Before-and-after object lists:
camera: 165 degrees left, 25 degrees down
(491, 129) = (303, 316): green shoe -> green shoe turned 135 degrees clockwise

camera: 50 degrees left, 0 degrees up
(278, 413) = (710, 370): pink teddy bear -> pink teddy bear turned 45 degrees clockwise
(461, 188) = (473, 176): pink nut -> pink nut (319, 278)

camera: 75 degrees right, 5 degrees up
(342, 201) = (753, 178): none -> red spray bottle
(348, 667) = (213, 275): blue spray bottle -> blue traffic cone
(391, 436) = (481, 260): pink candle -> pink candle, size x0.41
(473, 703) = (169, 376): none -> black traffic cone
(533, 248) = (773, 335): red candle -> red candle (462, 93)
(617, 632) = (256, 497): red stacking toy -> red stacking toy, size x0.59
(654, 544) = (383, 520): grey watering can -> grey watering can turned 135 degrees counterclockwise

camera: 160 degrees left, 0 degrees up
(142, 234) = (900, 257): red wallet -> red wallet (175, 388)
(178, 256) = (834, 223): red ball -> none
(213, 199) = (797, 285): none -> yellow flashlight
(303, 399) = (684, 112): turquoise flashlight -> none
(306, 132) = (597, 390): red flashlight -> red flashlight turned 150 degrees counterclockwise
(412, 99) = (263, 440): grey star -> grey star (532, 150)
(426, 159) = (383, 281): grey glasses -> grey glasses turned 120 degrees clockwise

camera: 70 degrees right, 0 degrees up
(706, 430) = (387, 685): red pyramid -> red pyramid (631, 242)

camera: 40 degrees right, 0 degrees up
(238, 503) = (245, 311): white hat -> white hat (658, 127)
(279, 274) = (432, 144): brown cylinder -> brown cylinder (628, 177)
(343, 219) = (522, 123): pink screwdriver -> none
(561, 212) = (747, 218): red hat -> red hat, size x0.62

What is required: The records above must be transcribed without a single omission.

Answer to this task:
camera: 165 degrees left, 25 degrees down
(491, 129) = (303, 316): green shoe -> green shoe turned 135 degrees clockwise

camera: 50 degrees left, 0 degrees up
(278, 413) = (710, 370): pink teddy bear -> pink teddy bear turned 45 degrees clockwise
(461, 188) = (473, 176): pink nut -> pink nut (319, 278)

camera: 75 degrees right, 5 degrees up
(342, 201) = (753, 178): none -> red spray bottle
(348, 667) = (213, 275): blue spray bottle -> blue traffic cone
(391, 436) = (481, 260): pink candle -> pink candle, size x0.41
(473, 703) = (169, 376): none -> black traffic cone
(533, 248) = (773, 335): red candle -> red candle (462, 93)
(617, 632) = (256, 497): red stacking toy -> red stacking toy, size x0.59
(654, 544) = (383, 520): grey watering can -> grey watering can turned 135 degrees counterclockwise

camera: 160 degrees left, 0 degrees up
(142, 234) = (900, 257): red wallet -> red wallet (175, 388)
(178, 256) = (834, 223): red ball -> none
(213, 199) = (797, 285): none -> yellow flashlight
(303, 399) = (684, 112): turquoise flashlight -> none
(306, 132) = (597, 390): red flashlight -> red flashlight turned 150 degrees counterclockwise
(412, 99) = (263, 440): grey star -> grey star (532, 150)
(426, 159) = (383, 281): grey glasses -> grey glasses turned 120 degrees clockwise

camera: 70 degrees right, 0 degrees up
(706, 430) = (387, 685): red pyramid -> red pyramid (631, 242)

camera: 40 degrees right, 0 degrees up
(238, 503) = (245, 311): white hat -> white hat (658, 127)
(279, 274) = (432, 144): brown cylinder -> brown cylinder (628, 177)
(343, 219) = (522, 123): pink screwdriver -> none
(561, 212) = (747, 218): red hat -> red hat, size x0.62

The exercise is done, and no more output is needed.